── Material for this task ──
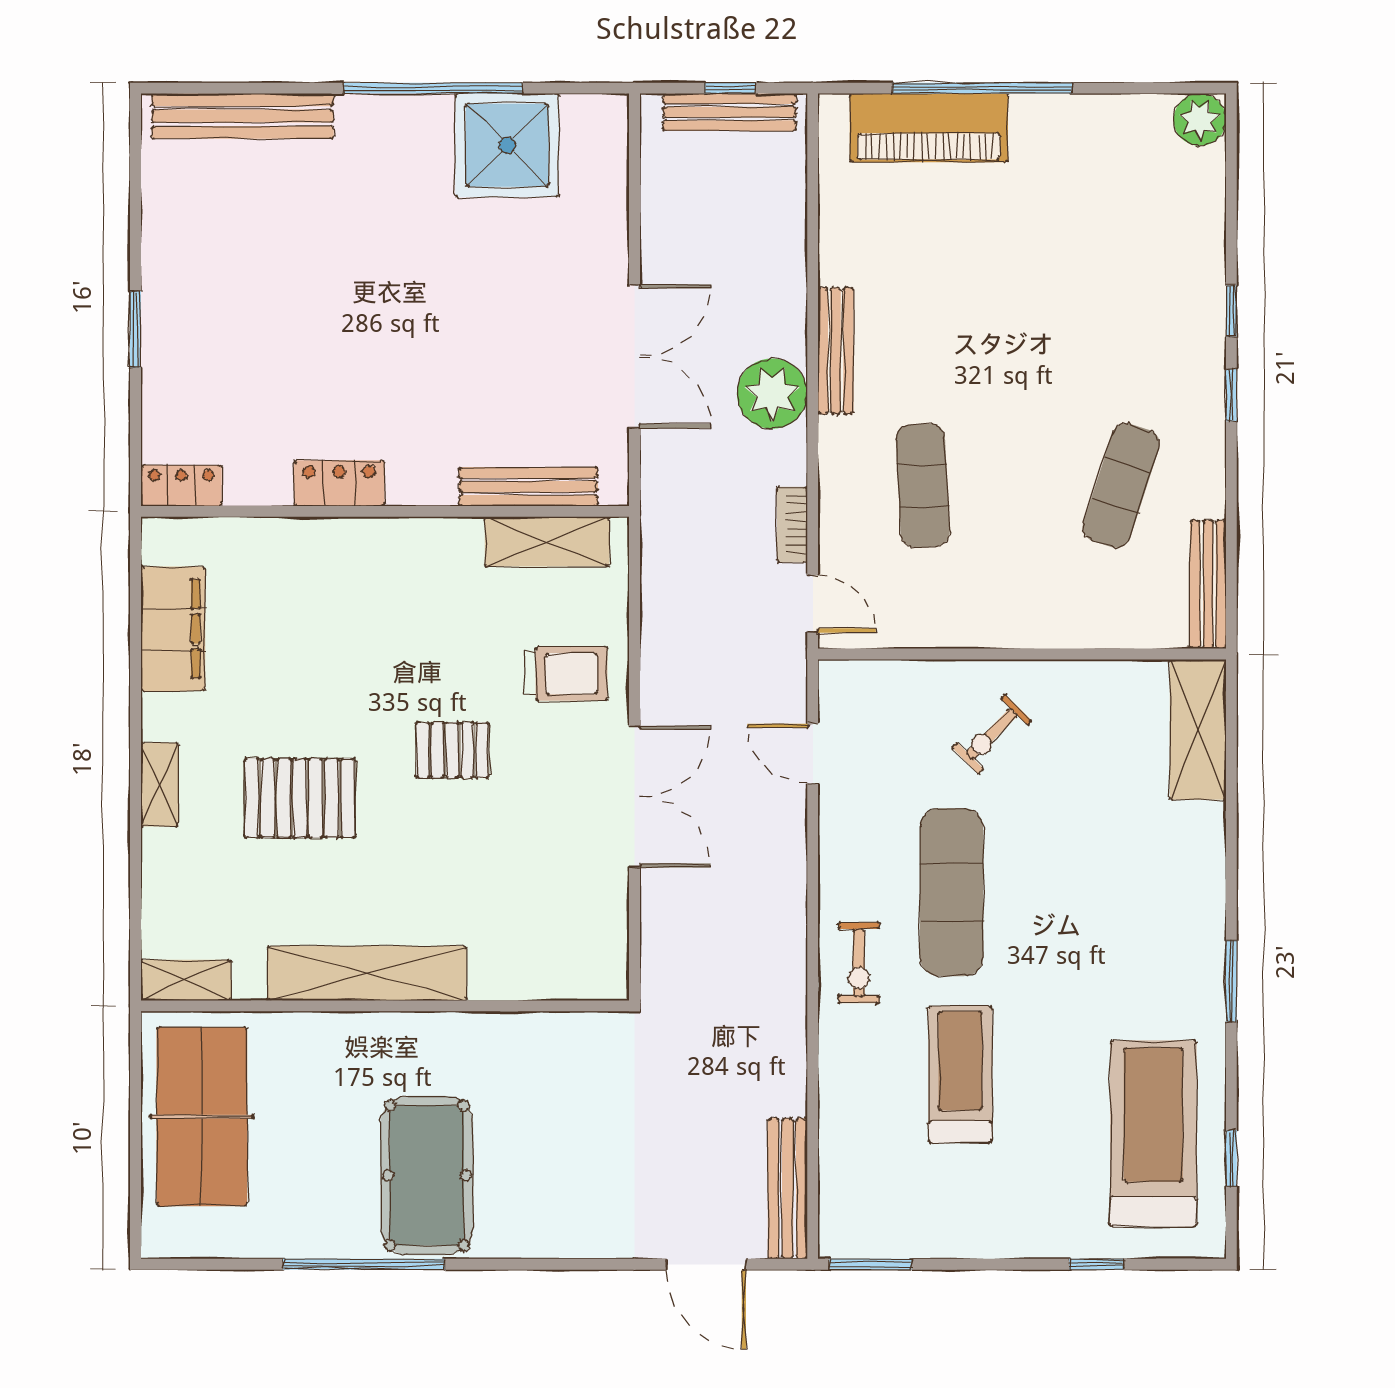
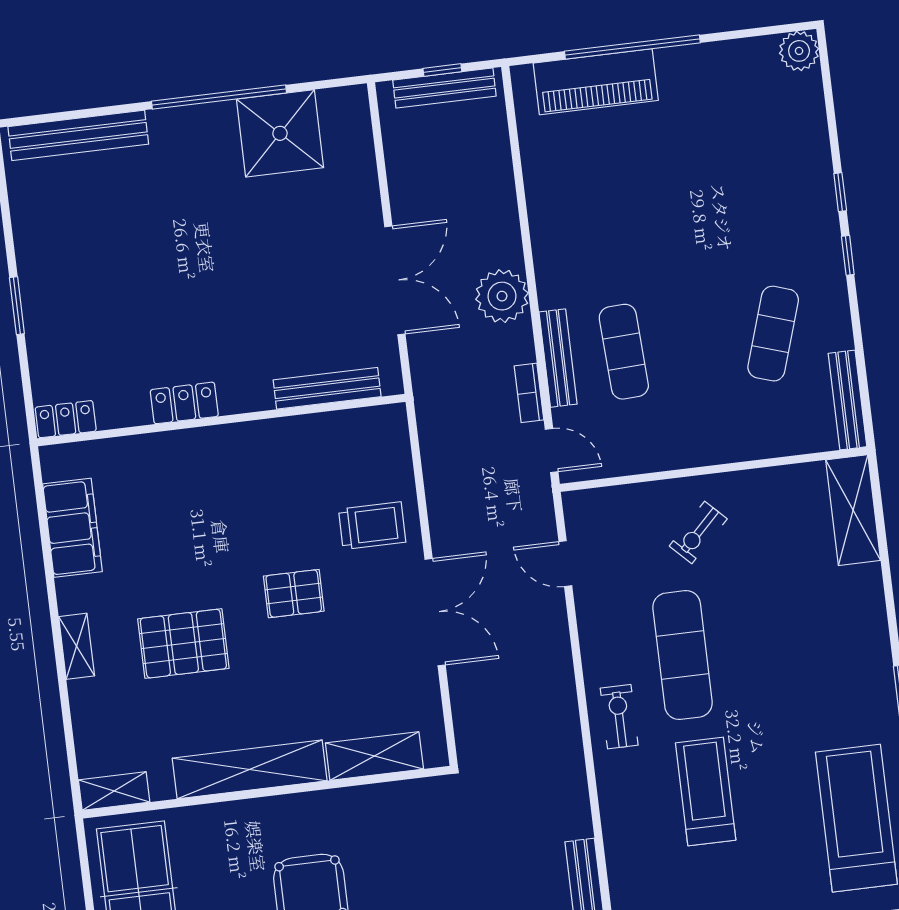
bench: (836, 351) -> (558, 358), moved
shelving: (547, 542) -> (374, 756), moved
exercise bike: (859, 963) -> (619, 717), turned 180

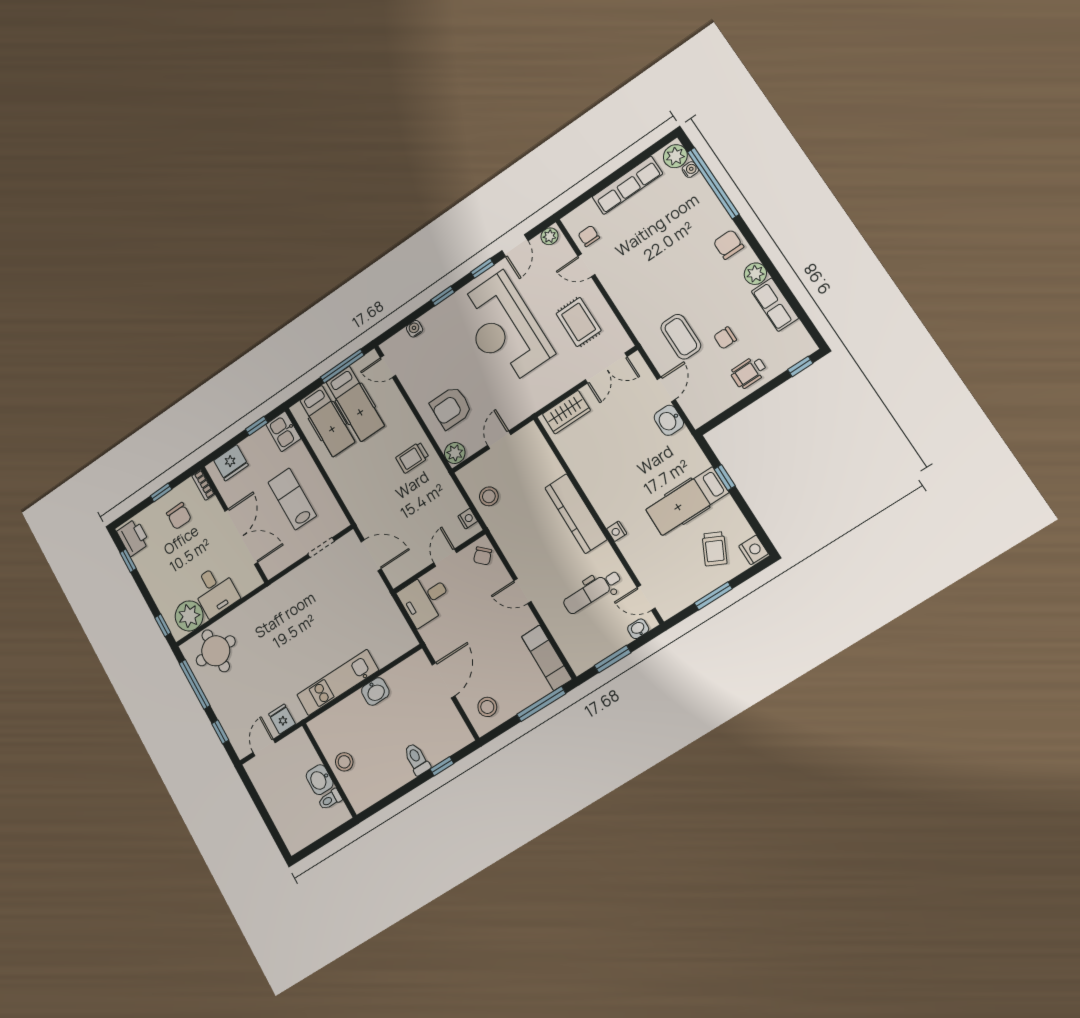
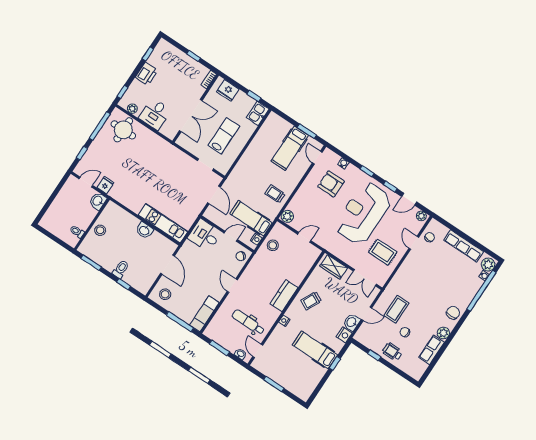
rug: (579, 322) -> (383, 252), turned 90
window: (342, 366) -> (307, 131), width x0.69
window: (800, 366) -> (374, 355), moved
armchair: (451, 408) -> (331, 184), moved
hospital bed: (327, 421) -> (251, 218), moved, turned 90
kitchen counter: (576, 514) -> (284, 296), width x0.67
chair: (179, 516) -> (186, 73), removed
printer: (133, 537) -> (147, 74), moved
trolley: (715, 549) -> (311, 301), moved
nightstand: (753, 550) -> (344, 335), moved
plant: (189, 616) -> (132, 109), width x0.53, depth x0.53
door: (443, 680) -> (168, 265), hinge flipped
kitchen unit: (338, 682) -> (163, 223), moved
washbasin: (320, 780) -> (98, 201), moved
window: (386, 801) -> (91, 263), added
───
Exercise goal
What you return must be the entries above, exactly as they appear, without any pictures.

The completed task
bench: (836, 351) -> (558, 358), moved
shelving: (547, 542) -> (374, 756), moved
exercise bike: (859, 963) -> (619, 717), turned 180

rug: (579, 322) -> (383, 252), turned 90
window: (342, 366) -> (307, 131), width x0.69
window: (800, 366) -> (374, 355), moved
armchair: (451, 408) -> (331, 184), moved
hospital bed: (327, 421) -> (251, 218), moved, turned 90
kitchen counter: (576, 514) -> (284, 296), width x0.67
chair: (179, 516) -> (186, 73), removed
printer: (133, 537) -> (147, 74), moved
trolley: (715, 549) -> (311, 301), moved
nightstand: (753, 550) -> (344, 335), moved
plant: (189, 616) -> (132, 109), width x0.53, depth x0.53
door: (443, 680) -> (168, 265), hinge flipped
kitchen unit: (338, 682) -> (163, 223), moved
washbasin: (320, 780) -> (98, 201), moved
window: (386, 801) -> (91, 263), added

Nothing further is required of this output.